* The problem
With the images excluded, set down every line of the listing below exactly.

* Supplied information
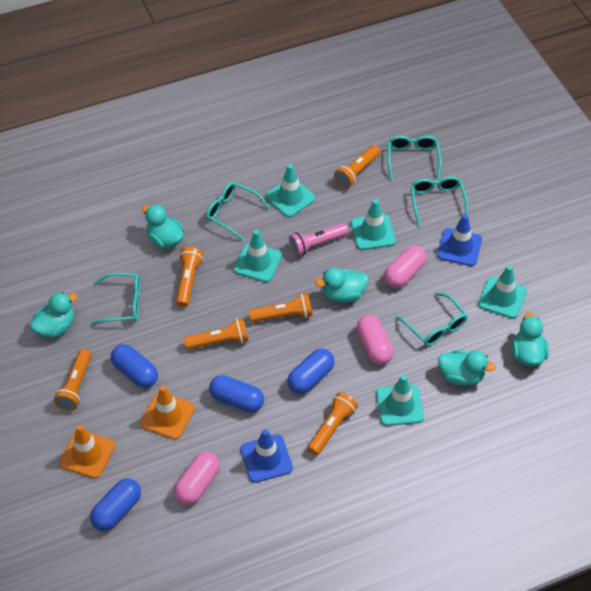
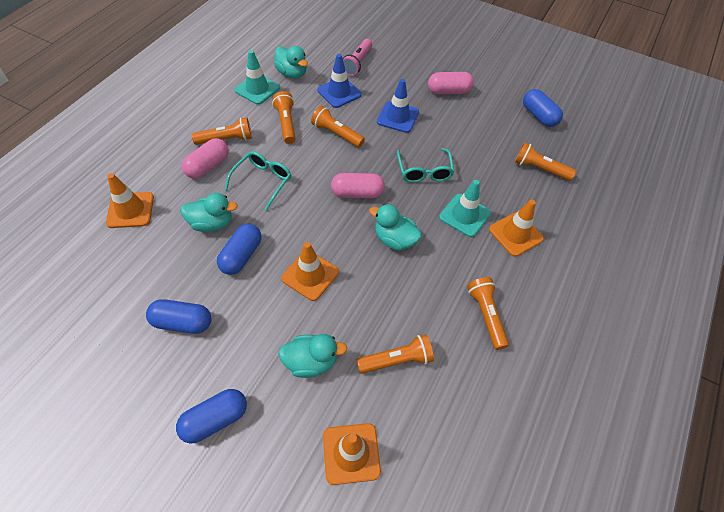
orange traffic cone: 2 -> 4
turquoise duck: 5 -> 4
turquoise glasses: 5 -> 2
turquoise traffic cone: 5 -> 2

* The answer
orange traffic cone: 2 -> 4
turquoise duck: 5 -> 4
turquoise glasses: 5 -> 2
turquoise traffic cone: 5 -> 2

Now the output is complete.